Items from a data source
*** Begin section ***

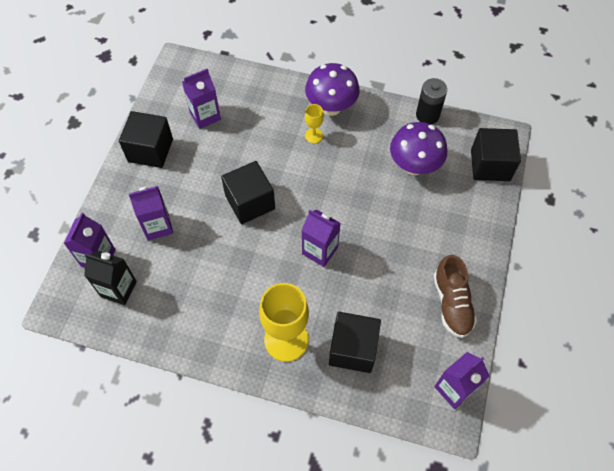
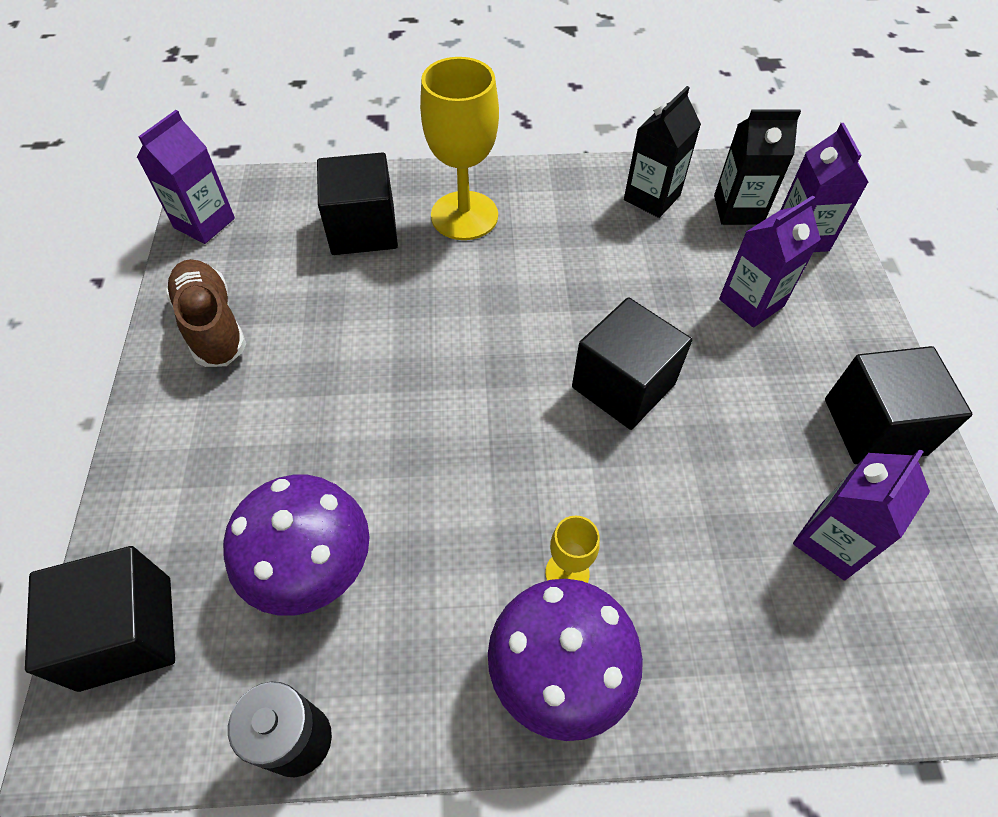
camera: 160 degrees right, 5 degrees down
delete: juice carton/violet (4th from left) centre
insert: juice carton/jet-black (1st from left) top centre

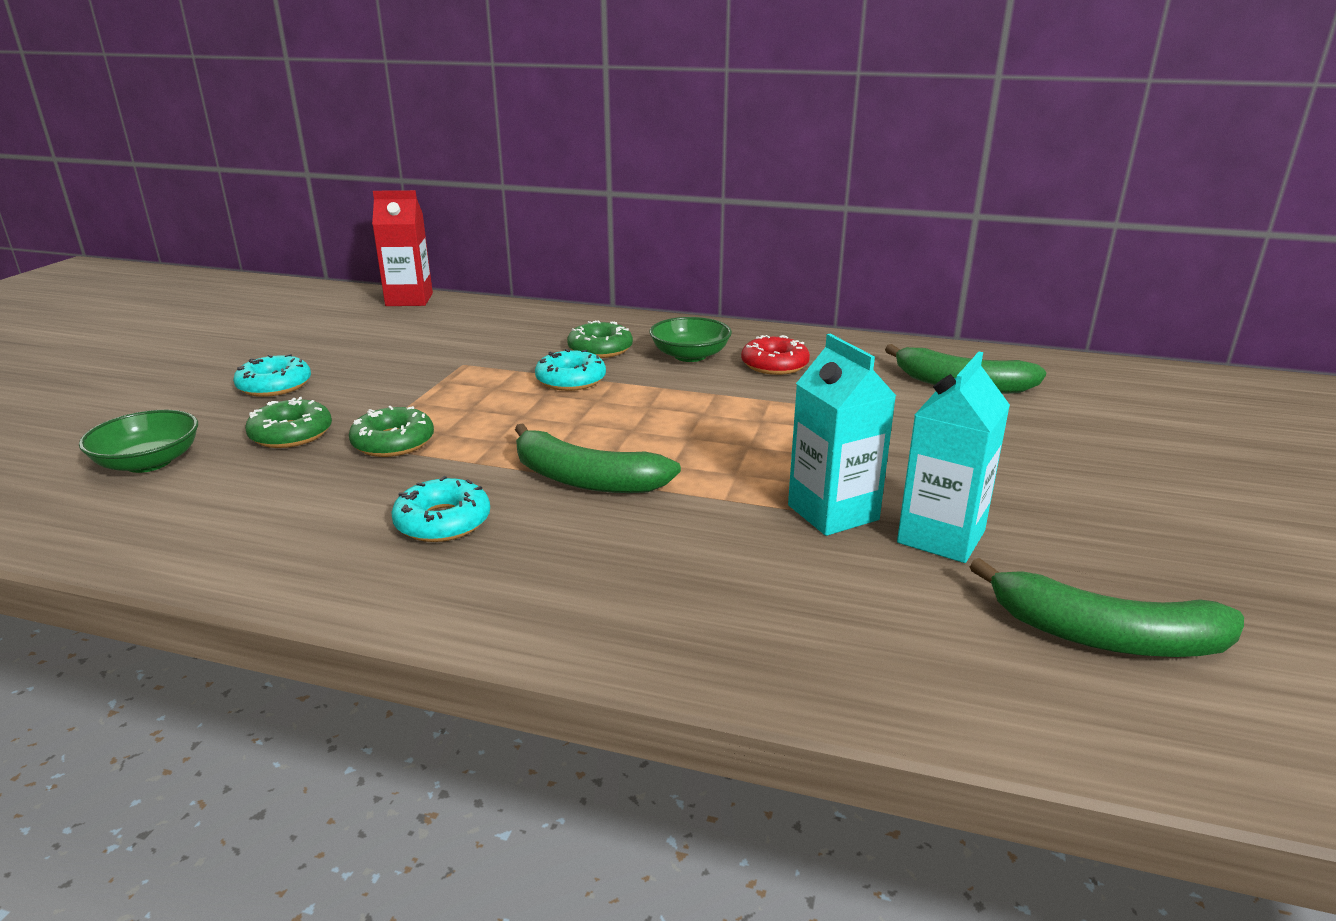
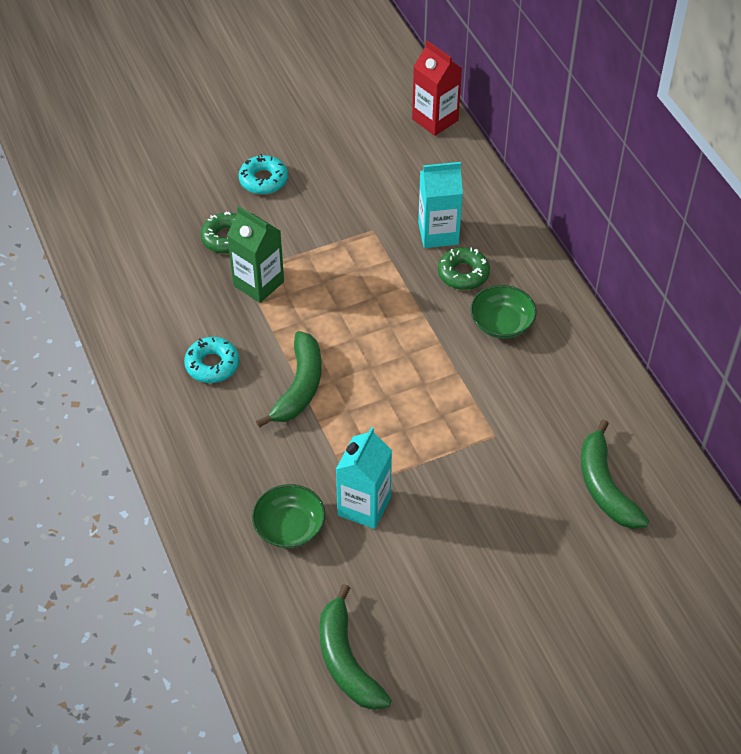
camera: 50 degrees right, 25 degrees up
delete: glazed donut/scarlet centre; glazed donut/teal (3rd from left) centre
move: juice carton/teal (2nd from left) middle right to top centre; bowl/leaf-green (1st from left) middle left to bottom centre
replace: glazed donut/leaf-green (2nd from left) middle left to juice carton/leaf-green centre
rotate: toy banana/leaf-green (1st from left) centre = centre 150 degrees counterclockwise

*** End section ***
*** Begin section ***

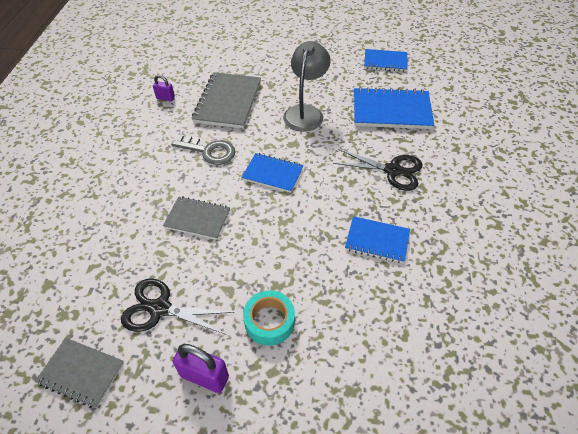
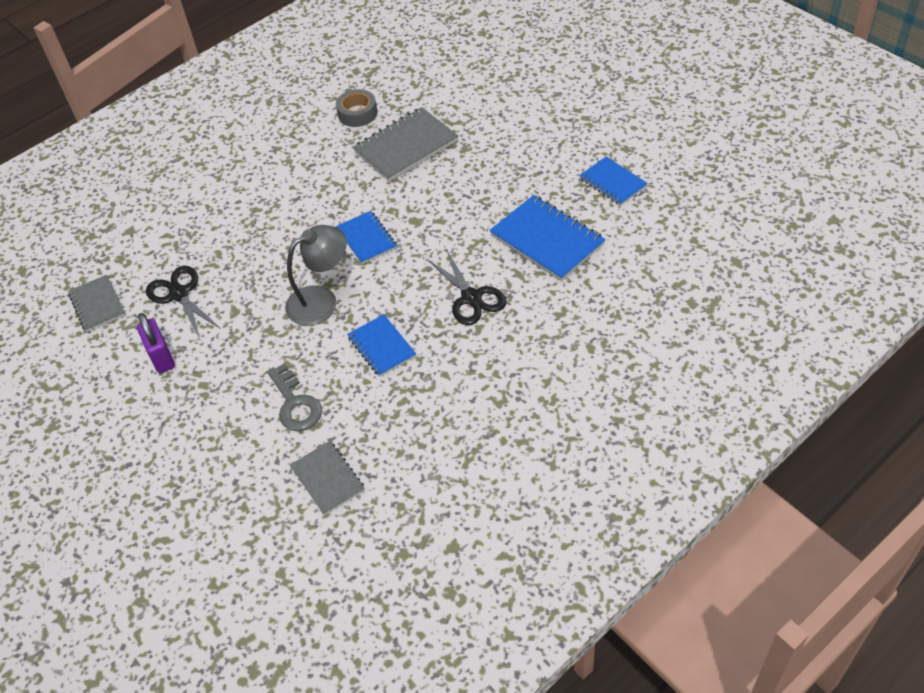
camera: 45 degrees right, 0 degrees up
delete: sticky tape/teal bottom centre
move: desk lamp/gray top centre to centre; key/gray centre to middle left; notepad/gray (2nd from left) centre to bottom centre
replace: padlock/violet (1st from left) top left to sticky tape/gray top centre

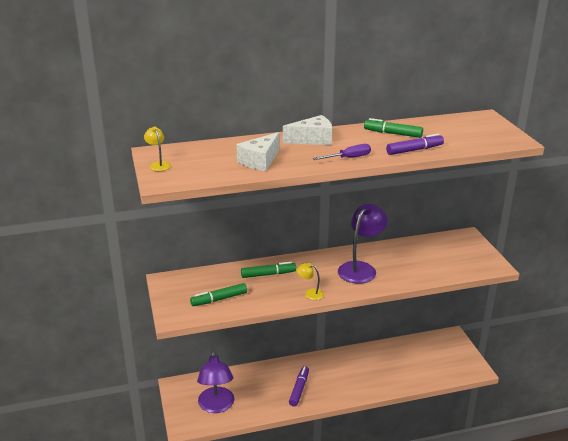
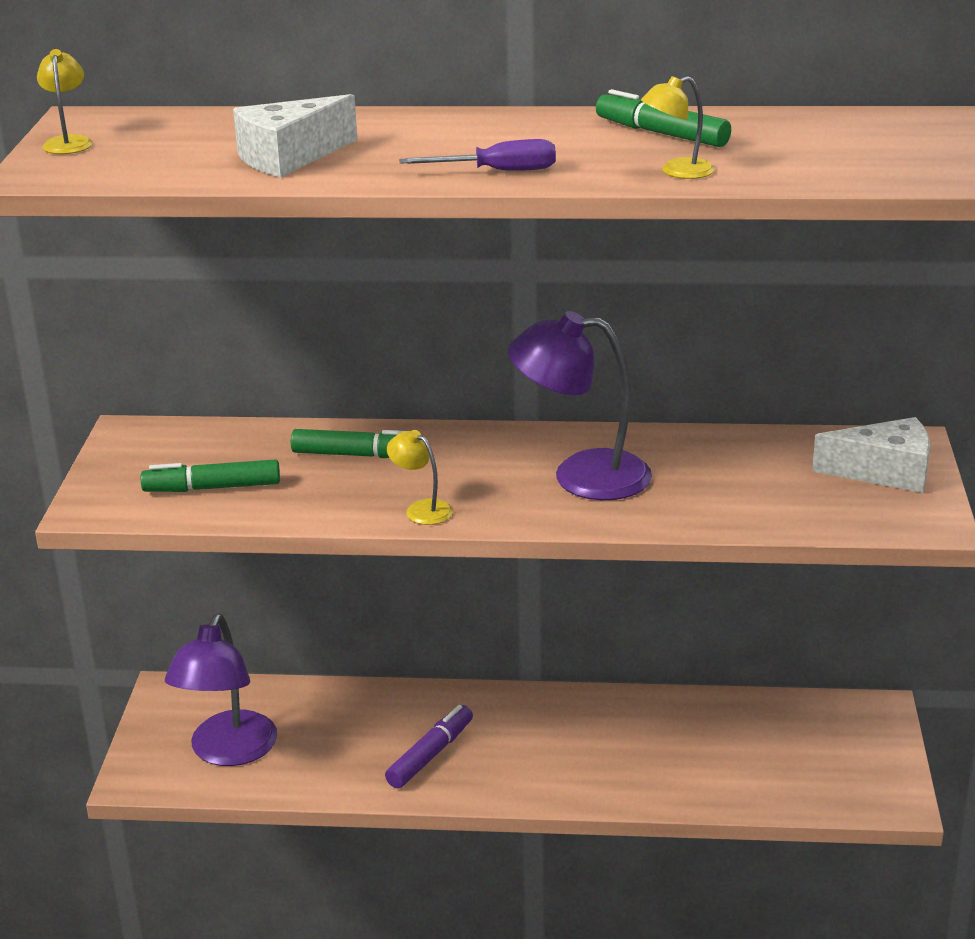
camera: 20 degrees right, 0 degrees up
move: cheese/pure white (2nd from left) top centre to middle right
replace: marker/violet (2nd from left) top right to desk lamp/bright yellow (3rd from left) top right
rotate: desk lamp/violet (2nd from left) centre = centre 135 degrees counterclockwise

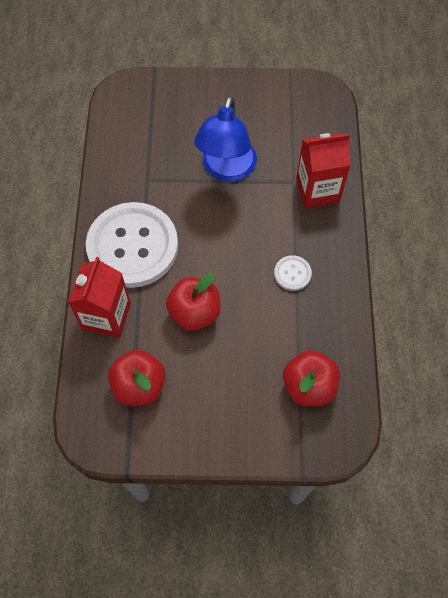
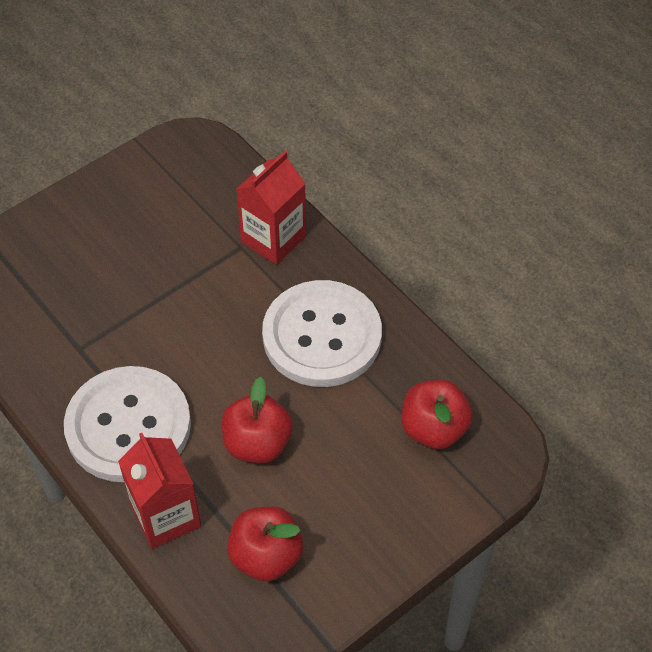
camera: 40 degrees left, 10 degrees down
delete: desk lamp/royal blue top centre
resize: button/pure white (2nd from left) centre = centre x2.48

*** End section ***

- _Exercise brief_: Copy the lines of the data above exactly as written, beginning with the line containing "camera: 160 degrees right, 5 degrees down" and ending with the line containing "delete: juice carton/violet", and leave out all other lines.

- _Answer to the problem_:
camera: 160 degrees right, 5 degrees down
delete: juice carton/violet (4th from left) centre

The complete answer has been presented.